Extracted records
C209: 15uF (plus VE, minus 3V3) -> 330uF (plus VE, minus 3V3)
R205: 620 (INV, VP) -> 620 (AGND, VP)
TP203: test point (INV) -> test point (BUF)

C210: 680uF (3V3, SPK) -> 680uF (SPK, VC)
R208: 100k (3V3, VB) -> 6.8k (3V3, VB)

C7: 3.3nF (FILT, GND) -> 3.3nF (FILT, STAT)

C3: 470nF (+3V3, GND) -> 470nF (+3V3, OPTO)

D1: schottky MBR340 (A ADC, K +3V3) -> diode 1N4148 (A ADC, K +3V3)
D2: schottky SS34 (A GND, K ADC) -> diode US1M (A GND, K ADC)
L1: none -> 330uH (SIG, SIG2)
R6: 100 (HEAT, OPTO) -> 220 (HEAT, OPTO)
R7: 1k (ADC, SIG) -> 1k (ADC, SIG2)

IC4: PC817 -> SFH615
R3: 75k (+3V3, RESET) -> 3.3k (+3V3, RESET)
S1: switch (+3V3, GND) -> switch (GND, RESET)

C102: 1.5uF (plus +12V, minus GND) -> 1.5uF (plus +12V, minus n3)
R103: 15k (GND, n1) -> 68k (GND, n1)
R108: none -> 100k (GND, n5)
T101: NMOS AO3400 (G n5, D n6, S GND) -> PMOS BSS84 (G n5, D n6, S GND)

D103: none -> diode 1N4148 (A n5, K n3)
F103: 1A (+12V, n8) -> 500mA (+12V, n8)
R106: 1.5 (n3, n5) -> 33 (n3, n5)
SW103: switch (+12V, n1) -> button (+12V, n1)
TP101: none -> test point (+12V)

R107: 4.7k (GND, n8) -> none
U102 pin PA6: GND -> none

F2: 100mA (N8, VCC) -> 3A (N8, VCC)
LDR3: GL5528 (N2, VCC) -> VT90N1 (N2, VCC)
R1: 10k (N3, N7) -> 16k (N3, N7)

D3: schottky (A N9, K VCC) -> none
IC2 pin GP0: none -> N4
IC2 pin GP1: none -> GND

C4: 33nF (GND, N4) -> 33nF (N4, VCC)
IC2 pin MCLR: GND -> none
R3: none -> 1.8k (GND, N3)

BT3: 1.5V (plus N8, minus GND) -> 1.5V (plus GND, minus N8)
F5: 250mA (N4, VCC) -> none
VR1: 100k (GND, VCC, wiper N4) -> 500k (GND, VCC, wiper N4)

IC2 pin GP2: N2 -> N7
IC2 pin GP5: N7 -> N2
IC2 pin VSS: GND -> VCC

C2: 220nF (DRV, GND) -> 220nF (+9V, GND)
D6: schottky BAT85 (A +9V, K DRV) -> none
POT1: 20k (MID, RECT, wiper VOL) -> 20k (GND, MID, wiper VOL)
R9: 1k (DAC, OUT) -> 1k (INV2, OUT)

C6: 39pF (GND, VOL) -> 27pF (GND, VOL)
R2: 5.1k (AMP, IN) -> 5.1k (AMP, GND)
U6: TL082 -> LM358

■ TASK DESCRIPTION
From the data above, reproduce word for word the lines running from the line with "IC4: PC817 -> SFH615" to the line with "R106: 1.5 (n3, n5) -> 33 (n3, n5)", ends included.

■ YOUR SOLUTION
IC4: PC817 -> SFH615
R3: 75k (+3V3, RESET) -> 3.3k (+3V3, RESET)
S1: switch (+3V3, GND) -> switch (GND, RESET)

C102: 1.5uF (plus +12V, minus GND) -> 1.5uF (plus +12V, minus n3)
R103: 15k (GND, n1) -> 68k (GND, n1)
R108: none -> 100k (GND, n5)
T101: NMOS AO3400 (G n5, D n6, S GND) -> PMOS BSS84 (G n5, D n6, S GND)

D103: none -> diode 1N4148 (A n5, K n3)
F103: 1A (+12V, n8) -> 500mA (+12V, n8)
R106: 1.5 (n3, n5) -> 33 (n3, n5)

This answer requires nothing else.